§ **TASK TO CARRY OUT**: Using the records below, give again exactly the lines from the line that contains "MATRIX pin CS: GP9 -> GP3" through the line that contains "TFT2 pin DC: B10 -> A5", both ends included, and only those.

[DATA — start]

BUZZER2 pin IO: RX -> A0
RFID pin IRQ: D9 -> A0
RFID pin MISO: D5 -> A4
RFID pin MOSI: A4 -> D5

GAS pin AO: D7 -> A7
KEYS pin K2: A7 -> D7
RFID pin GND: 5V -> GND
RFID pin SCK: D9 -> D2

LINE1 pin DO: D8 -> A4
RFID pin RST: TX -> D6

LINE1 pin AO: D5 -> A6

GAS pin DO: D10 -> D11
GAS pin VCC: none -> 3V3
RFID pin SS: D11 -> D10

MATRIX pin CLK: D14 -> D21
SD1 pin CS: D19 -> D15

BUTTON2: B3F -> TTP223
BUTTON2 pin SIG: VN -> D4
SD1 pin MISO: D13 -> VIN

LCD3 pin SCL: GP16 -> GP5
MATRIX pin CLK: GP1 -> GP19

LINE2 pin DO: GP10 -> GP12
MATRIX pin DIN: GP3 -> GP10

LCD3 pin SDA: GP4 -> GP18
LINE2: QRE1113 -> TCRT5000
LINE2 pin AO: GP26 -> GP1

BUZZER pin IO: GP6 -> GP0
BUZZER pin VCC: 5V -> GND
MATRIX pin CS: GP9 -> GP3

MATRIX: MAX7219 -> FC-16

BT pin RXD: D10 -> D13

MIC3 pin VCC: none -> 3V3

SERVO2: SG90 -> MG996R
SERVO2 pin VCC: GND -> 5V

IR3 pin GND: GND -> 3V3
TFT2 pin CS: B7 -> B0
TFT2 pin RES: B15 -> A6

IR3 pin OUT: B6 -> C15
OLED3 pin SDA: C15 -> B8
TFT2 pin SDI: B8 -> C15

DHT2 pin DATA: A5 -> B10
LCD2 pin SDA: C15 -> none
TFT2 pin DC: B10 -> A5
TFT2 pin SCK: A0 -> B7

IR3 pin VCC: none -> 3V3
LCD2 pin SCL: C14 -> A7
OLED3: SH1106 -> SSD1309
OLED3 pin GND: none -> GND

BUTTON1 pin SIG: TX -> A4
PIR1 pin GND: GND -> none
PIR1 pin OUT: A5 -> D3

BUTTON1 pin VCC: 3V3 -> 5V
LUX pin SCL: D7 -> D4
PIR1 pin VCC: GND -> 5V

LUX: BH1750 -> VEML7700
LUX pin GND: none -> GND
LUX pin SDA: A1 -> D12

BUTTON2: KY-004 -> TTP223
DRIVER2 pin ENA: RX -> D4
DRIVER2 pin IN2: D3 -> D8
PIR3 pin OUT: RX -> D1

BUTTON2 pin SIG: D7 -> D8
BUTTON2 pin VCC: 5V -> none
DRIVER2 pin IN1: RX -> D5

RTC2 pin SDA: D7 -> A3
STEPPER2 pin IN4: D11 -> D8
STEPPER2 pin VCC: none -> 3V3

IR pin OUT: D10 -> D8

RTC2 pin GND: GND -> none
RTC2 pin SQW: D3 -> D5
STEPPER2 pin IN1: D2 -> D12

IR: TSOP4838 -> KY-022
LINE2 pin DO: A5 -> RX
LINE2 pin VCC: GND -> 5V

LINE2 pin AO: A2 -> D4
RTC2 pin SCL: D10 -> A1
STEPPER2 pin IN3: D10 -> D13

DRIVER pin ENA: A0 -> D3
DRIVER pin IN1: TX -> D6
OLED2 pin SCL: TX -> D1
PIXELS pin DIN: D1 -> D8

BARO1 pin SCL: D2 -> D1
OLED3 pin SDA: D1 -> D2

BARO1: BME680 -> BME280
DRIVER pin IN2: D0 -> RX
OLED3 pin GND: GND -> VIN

[DATA — finish]

§ **RESULT FOR THIS TASK**:
MATRIX pin CS: GP9 -> GP3

MATRIX: MAX7219 -> FC-16

BT pin RXD: D10 -> D13

MIC3 pin VCC: none -> 3V3

SERVO2: SG90 -> MG996R
SERVO2 pin VCC: GND -> 5V

IR3 pin GND: GND -> 3V3
TFT2 pin CS: B7 -> B0
TFT2 pin RES: B15 -> A6

IR3 pin OUT: B6 -> C15
OLED3 pin SDA: C15 -> B8
TFT2 pin SDI: B8 -> C15

DHT2 pin DATA: A5 -> B10
LCD2 pin SDA: C15 -> none
TFT2 pin DC: B10 -> A5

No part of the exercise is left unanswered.